▸ **Scene edit records**
-- Opening Marker --
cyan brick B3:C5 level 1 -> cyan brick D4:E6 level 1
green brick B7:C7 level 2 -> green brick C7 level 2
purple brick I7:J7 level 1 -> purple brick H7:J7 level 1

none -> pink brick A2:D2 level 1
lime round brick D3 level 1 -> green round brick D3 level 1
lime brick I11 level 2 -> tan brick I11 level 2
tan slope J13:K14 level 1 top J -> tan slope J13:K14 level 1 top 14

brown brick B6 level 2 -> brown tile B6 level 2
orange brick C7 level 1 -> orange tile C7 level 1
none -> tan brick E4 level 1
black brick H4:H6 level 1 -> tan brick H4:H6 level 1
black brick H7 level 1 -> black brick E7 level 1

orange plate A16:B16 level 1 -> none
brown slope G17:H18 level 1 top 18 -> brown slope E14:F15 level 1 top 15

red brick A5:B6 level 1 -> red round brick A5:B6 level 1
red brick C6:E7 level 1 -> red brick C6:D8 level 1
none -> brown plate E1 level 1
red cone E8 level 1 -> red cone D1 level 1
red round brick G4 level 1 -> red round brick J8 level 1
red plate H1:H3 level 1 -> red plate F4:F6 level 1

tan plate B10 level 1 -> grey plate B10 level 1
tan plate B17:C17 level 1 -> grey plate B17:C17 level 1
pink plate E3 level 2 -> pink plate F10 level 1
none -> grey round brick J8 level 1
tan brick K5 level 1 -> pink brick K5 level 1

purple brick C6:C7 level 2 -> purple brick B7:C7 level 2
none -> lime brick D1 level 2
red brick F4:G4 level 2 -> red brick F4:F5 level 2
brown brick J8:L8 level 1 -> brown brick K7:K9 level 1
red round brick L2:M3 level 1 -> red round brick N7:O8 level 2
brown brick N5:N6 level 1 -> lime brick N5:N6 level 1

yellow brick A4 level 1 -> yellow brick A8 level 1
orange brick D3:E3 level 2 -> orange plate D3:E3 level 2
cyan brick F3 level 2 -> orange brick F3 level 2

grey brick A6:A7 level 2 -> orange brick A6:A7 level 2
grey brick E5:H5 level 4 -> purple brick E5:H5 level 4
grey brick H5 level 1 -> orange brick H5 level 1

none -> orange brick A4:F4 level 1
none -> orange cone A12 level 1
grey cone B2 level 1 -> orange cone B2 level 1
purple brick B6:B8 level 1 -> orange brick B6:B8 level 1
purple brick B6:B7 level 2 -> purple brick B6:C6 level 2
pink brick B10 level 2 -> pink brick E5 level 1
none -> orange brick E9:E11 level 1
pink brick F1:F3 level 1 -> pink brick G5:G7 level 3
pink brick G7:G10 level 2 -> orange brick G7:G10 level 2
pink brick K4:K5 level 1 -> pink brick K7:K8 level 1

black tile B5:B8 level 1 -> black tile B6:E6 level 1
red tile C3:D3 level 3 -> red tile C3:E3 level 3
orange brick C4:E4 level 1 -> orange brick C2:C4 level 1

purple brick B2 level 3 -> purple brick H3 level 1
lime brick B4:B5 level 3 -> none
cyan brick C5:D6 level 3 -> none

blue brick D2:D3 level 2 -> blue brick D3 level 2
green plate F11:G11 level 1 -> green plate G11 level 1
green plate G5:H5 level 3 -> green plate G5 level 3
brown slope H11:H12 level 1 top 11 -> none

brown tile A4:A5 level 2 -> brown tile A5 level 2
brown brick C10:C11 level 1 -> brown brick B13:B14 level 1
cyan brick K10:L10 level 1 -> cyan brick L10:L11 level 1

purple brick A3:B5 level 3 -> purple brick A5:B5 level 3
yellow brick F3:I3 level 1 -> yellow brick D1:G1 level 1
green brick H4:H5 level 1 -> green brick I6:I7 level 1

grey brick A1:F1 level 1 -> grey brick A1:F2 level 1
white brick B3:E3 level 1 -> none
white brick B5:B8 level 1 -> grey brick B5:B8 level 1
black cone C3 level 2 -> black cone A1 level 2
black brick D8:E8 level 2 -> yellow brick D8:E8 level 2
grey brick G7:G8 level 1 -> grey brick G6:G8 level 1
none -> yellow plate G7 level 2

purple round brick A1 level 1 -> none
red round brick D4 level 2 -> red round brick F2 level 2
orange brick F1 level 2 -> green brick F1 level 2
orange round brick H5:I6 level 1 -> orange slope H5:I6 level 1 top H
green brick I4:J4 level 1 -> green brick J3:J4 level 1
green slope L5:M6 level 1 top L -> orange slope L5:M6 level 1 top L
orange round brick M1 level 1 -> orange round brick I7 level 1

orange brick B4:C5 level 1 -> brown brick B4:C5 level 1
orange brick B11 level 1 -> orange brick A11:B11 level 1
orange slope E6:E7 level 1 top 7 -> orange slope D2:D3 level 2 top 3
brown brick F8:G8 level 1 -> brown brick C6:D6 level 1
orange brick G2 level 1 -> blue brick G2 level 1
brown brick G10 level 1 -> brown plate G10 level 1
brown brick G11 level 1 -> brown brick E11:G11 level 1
-- Closing Marker --
▸ **Problem to solve**
Which lines of the records above contain the word "cone"? Report each one in full.

▸ **Solution to the problem**
red cone E8 level 1 -> red cone D1 level 1
none -> orange cone A12 level 1
grey cone B2 level 1 -> orange cone B2 level 1
black cone C3 level 2 -> black cone A1 level 2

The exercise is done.